*WORK ITEM*: Only the text of the entries below should appear in your exact transcription; leave out every picture.

━━━━

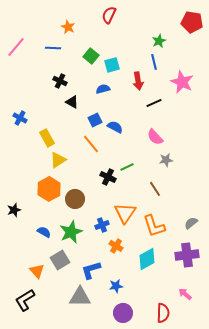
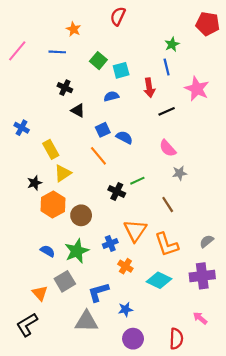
black star: (14, 210) -> (35, 183), moved
cyan diamond: (147, 259) -> (159, 280), turned 55

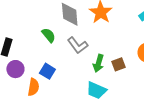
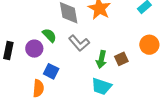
purple circle: (15, 69) -> (34, 49), moved

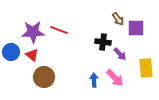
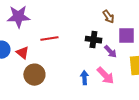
purple square: (136, 28) -> (126, 36), moved
red line: (59, 30) -> (49, 39), moved, turned -30
purple star: (33, 32) -> (18, 17), moved

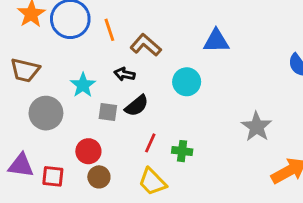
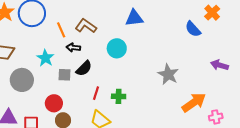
orange line: (109, 30) -> (61, 30), moved

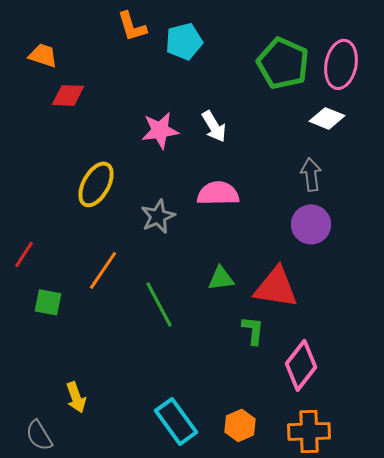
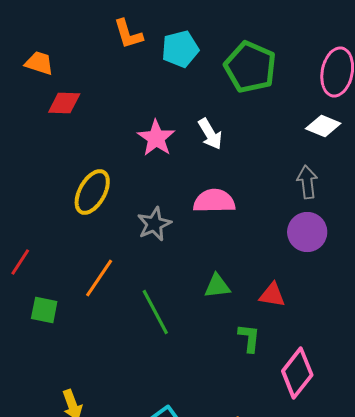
green pentagon: (283, 63) -> (250, 67), moved
pink star: (160, 130) -> (156, 138), turned -30
red triangle: (276, 287) -> (272, 295), size x0.6

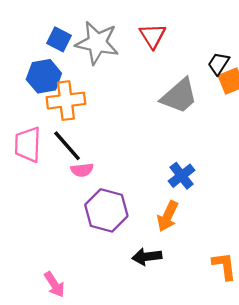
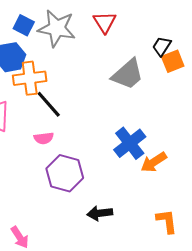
black line: (67, 146) -> (49, 104), moved
blue cross: (182, 176) -> (130, 143), size x1.4
orange arrow: (168, 216) -> (154, 162), moved, turned 32

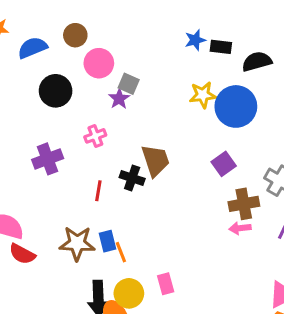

━━━━

*EXERCISE RESPONSE*:
black star: (14, 210) -> (35, 183), moved
cyan diamond: (147, 259) -> (159, 280), turned 55

purple circle: (15, 69) -> (34, 49), moved

purple square: (136, 28) -> (126, 36), moved
red line: (59, 30) -> (49, 39), moved, turned -30
purple star: (33, 32) -> (18, 17), moved

orange line: (109, 30) -> (61, 30), moved

green pentagon: (283, 63) -> (250, 67), moved
pink star: (160, 130) -> (156, 138), turned -30
red triangle: (276, 287) -> (272, 295), size x0.6

black line: (67, 146) -> (49, 104), moved
blue cross: (182, 176) -> (130, 143), size x1.4
orange arrow: (168, 216) -> (154, 162), moved, turned 32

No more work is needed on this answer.